Top of SUPPLIED MATERIAL

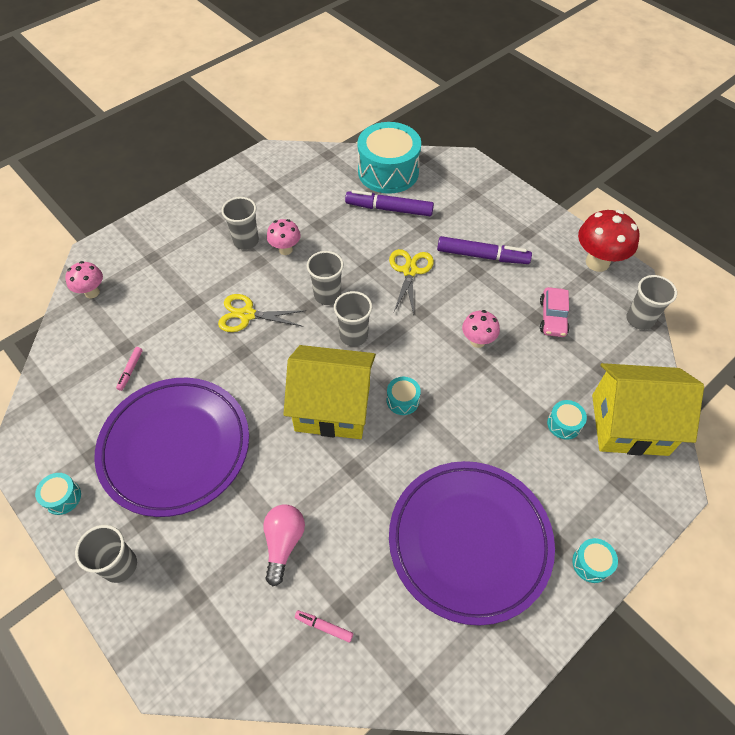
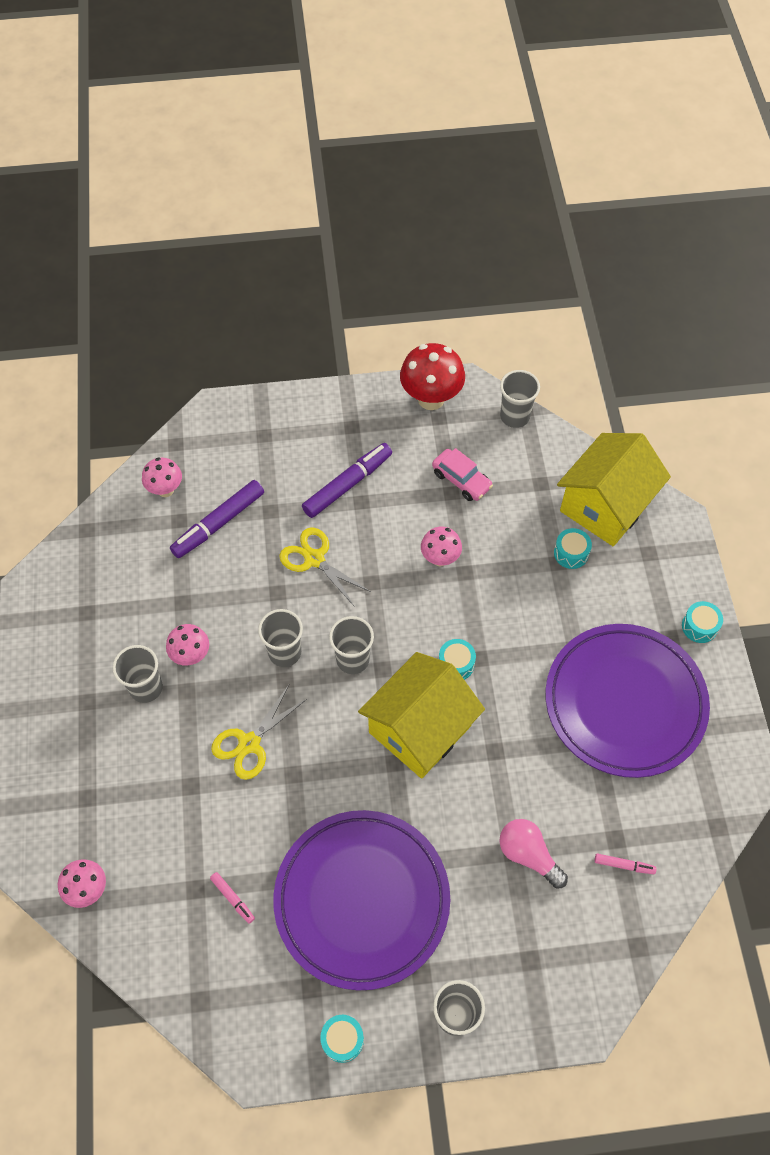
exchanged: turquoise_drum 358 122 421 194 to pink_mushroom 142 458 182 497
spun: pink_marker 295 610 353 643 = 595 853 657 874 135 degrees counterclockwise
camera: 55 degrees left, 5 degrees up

Bottom of SUPPLIED MATERIAL

» TASK BRIEF:
Print every line above exactly as given, but not the pictures.

» SOLUTION:
exchanged: turquoise_drum 358 122 421 194 to pink_mushroom 142 458 182 497
spun: pink_marker 295 610 353 643 = 595 853 657 874 135 degrees counterclockwise
camera: 55 degrees left, 5 degrees up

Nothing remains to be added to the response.